WORK TASK: Return, from the listing that follows, each line containing the word "trophée".

PROVIDED RECORDS:
Content starts
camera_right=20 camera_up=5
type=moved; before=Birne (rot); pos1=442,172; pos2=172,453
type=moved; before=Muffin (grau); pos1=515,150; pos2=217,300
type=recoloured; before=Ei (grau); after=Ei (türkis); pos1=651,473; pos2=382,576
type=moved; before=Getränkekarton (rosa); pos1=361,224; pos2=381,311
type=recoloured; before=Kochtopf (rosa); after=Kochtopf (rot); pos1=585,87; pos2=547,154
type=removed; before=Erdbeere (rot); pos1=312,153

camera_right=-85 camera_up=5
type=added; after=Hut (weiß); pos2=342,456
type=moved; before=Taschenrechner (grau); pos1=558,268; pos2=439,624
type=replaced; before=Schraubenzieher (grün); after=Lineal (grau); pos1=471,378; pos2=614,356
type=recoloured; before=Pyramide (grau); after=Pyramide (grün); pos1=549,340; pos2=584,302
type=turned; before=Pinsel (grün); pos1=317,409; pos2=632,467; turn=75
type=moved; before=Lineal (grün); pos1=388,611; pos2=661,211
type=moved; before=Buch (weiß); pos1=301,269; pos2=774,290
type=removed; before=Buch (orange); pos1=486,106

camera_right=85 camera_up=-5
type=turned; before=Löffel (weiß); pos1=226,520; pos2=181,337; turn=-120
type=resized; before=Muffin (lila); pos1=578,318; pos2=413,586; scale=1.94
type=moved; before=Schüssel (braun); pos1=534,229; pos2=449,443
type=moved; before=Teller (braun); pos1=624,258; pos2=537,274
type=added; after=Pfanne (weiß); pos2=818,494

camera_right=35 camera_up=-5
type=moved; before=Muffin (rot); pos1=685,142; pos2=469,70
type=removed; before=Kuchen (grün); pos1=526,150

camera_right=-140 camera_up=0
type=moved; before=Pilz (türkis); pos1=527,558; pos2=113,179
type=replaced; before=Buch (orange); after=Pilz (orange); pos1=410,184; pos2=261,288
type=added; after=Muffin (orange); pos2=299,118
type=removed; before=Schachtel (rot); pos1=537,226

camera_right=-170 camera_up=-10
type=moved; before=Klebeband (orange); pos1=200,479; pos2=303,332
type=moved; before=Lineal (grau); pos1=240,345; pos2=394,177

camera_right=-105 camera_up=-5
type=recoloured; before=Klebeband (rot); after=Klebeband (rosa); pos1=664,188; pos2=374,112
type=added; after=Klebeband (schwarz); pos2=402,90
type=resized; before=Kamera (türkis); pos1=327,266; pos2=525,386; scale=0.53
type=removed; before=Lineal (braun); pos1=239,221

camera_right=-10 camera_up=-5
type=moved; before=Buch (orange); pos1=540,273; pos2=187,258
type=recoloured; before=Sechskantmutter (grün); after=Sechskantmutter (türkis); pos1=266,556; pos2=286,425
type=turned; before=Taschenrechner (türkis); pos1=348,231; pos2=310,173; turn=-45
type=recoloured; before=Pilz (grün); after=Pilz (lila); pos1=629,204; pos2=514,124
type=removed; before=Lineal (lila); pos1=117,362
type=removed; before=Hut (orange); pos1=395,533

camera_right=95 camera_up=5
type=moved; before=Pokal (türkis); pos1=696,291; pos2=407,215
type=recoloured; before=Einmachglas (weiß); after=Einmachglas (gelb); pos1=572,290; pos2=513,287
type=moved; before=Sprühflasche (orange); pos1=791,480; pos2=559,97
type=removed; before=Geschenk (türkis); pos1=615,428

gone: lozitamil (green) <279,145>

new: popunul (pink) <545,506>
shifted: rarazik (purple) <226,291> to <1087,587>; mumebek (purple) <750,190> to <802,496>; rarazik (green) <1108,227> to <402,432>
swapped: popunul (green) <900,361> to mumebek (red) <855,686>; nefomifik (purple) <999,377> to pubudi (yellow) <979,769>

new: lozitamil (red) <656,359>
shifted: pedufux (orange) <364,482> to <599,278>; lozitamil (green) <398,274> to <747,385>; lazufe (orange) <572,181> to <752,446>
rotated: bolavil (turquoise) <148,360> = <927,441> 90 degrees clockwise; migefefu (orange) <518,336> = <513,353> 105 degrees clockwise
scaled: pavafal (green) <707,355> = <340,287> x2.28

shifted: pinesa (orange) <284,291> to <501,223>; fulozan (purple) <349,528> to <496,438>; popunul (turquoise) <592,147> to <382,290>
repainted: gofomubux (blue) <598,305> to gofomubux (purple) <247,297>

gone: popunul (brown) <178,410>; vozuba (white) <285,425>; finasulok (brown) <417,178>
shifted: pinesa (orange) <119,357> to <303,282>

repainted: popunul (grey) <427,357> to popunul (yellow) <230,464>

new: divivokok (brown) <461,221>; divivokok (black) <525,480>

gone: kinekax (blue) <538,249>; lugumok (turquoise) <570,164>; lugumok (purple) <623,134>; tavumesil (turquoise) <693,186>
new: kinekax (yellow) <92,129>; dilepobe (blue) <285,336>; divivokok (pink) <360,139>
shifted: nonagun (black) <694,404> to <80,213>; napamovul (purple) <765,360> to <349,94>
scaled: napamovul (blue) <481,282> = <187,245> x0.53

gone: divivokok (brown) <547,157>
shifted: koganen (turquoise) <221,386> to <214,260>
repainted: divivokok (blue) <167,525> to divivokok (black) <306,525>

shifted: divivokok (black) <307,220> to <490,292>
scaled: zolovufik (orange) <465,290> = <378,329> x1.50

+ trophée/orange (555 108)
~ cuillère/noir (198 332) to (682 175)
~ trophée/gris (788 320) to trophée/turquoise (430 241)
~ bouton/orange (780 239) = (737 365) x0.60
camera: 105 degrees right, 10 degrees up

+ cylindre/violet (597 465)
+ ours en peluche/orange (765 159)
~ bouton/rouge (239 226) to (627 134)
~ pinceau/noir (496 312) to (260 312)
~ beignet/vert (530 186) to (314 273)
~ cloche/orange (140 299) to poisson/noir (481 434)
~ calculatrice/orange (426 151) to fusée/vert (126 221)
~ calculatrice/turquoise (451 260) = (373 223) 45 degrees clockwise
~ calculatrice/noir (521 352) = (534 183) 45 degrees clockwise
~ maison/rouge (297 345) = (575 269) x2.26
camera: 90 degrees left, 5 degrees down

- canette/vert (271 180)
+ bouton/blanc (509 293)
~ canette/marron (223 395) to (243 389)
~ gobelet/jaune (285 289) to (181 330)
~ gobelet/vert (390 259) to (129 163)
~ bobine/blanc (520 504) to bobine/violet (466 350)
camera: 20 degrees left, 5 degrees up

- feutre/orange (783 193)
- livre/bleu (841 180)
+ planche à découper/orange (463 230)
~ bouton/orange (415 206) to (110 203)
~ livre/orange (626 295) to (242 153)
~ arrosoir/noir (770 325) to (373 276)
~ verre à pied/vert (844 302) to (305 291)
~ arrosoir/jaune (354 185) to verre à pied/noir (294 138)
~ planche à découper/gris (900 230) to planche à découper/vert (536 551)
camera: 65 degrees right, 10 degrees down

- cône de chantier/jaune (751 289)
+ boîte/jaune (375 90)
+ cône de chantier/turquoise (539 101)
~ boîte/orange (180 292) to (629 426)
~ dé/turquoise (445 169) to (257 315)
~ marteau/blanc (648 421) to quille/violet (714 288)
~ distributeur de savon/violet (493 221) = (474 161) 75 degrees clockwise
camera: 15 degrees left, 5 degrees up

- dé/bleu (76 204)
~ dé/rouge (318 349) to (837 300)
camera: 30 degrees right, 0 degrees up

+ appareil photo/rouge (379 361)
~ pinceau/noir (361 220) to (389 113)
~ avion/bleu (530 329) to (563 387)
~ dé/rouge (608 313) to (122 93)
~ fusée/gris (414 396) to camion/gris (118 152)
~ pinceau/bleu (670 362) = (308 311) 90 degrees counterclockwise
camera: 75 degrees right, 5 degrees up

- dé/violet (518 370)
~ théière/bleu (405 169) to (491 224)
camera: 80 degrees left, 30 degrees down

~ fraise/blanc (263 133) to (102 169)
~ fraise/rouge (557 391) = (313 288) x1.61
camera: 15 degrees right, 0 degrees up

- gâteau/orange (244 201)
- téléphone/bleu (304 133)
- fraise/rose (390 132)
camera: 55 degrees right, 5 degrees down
Content ends
OUTPUT BELOW:
+ trophée/orange (555 108)
~ trophée/gris (788 320) to trophée/turquoise (430 241)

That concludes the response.